*** Block opens ***

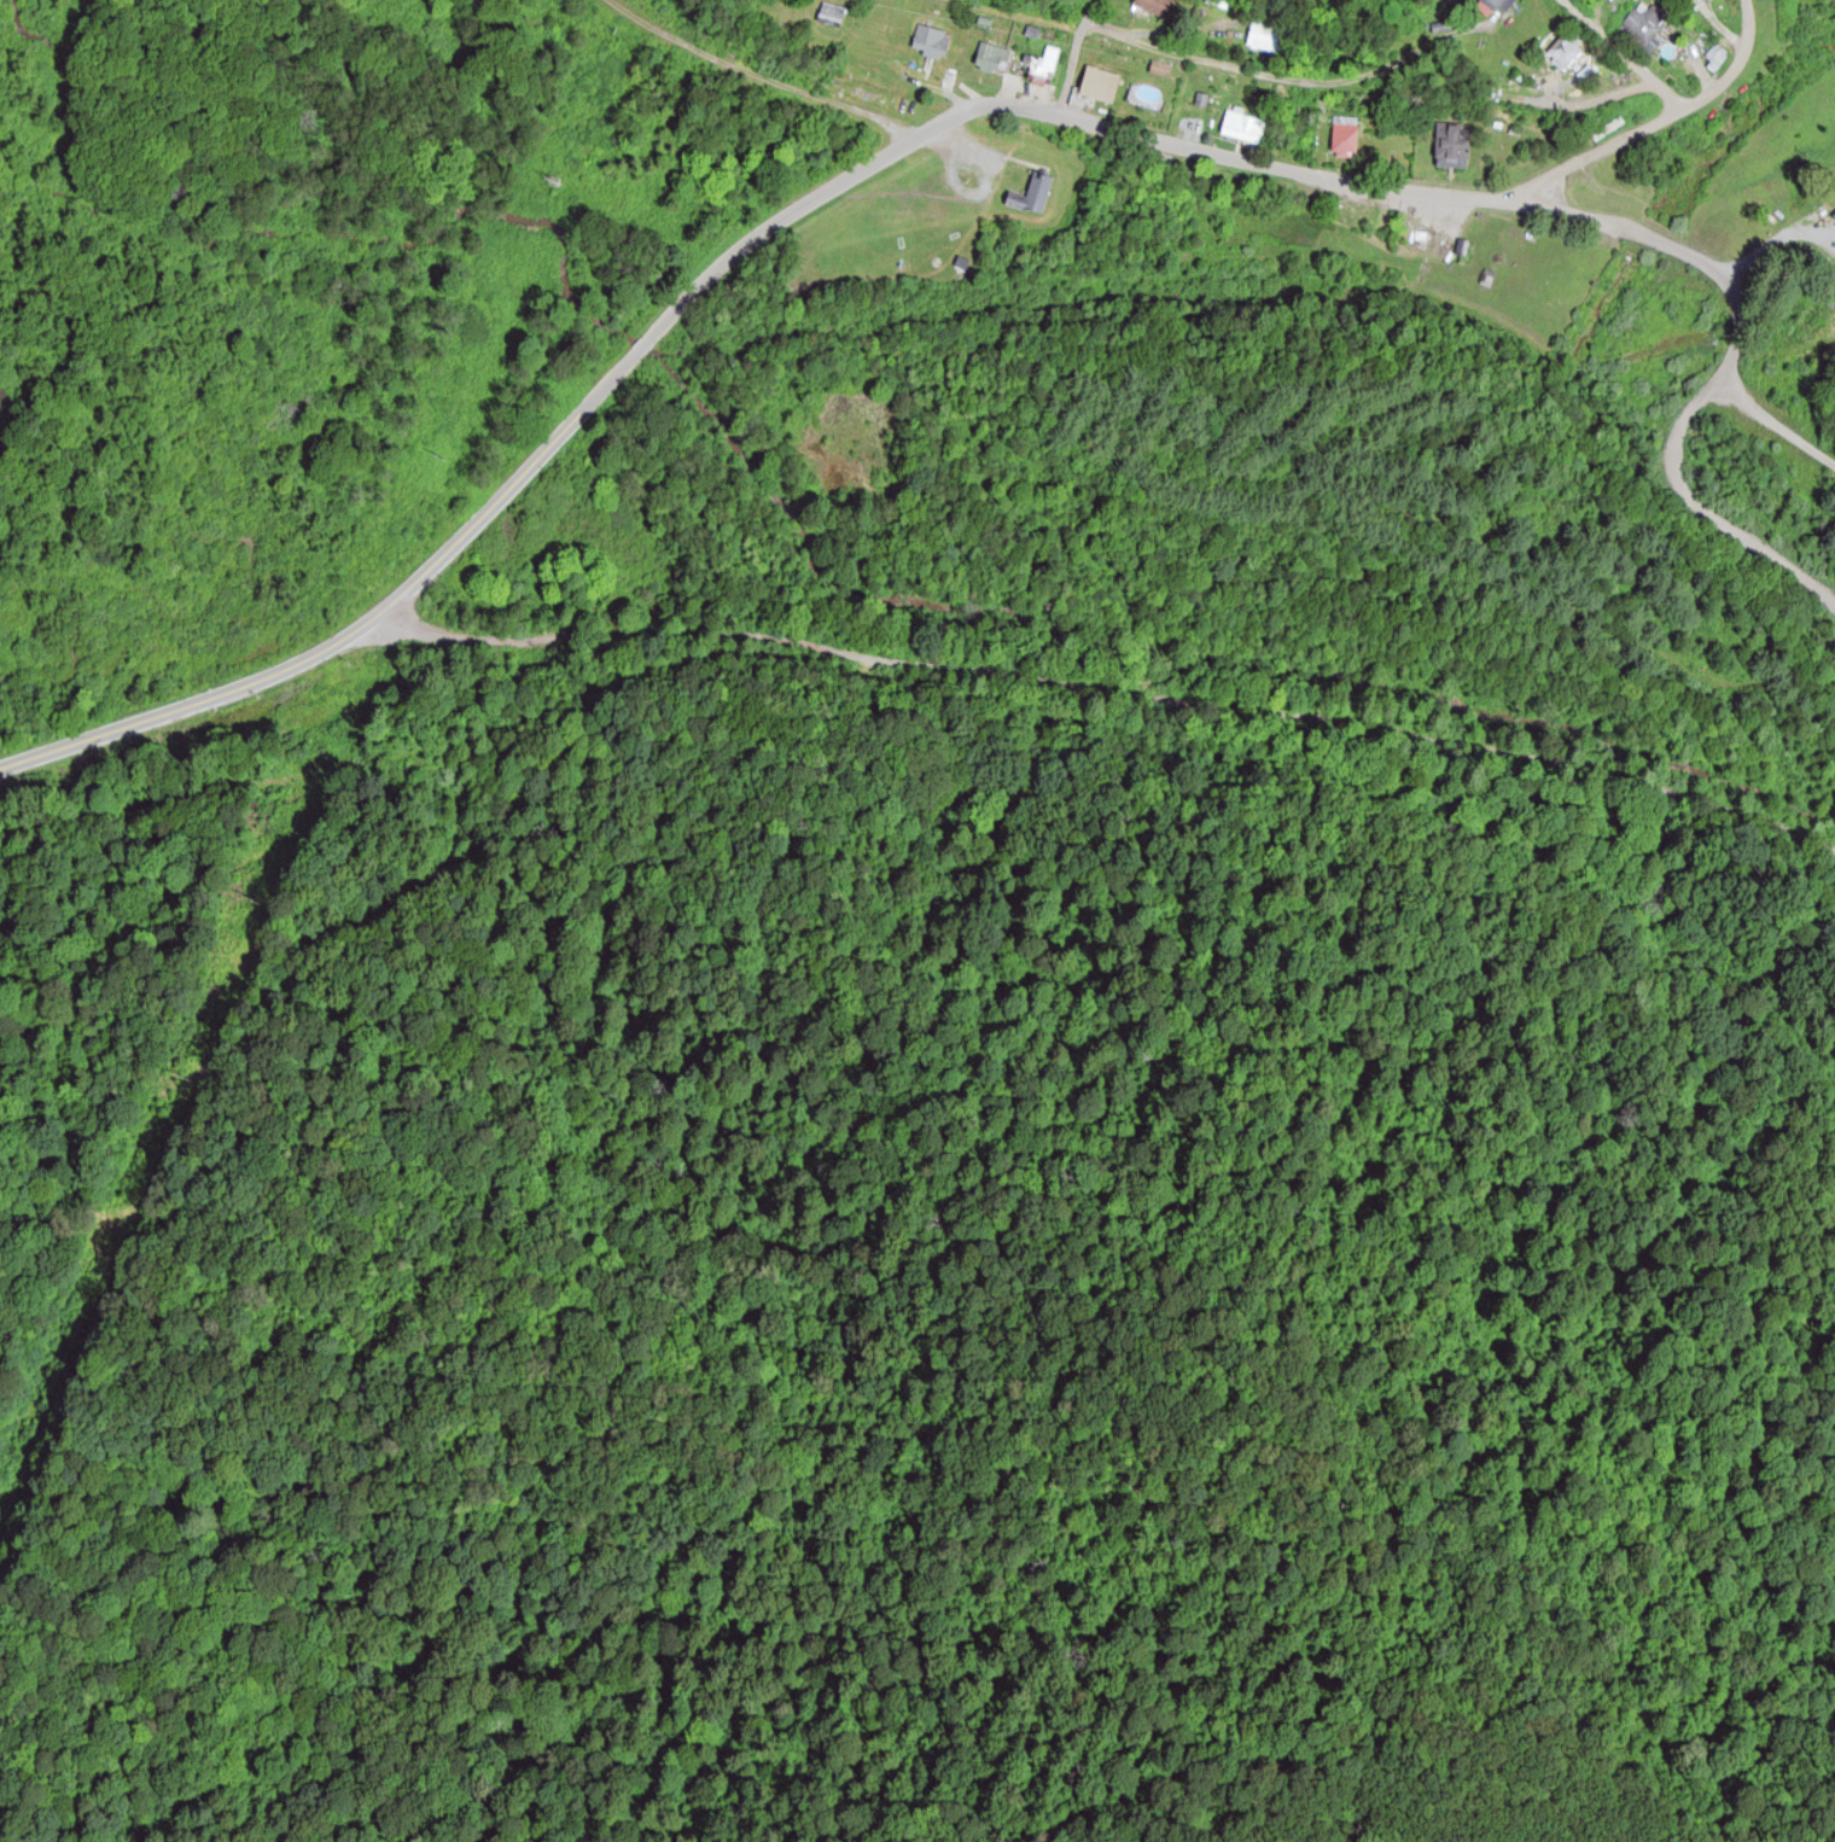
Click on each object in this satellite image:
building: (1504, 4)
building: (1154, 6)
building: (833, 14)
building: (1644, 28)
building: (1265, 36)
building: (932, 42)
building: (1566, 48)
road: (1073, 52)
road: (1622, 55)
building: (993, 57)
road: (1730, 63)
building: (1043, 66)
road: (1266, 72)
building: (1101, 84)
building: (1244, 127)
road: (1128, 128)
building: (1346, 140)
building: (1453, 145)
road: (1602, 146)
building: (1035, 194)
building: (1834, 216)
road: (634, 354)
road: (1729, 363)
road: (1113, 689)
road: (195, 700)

*** Block closes ***

_Problem to solve_
Pull every line that holds the string "road" out of the records.

_Solution for this exercise_
road: (1073, 52)
road: (1622, 55)
road: (1730, 63)
road: (1266, 72)
road: (1128, 128)
road: (1602, 146)
road: (634, 354)
road: (1729, 363)
road: (1113, 689)
road: (195, 700)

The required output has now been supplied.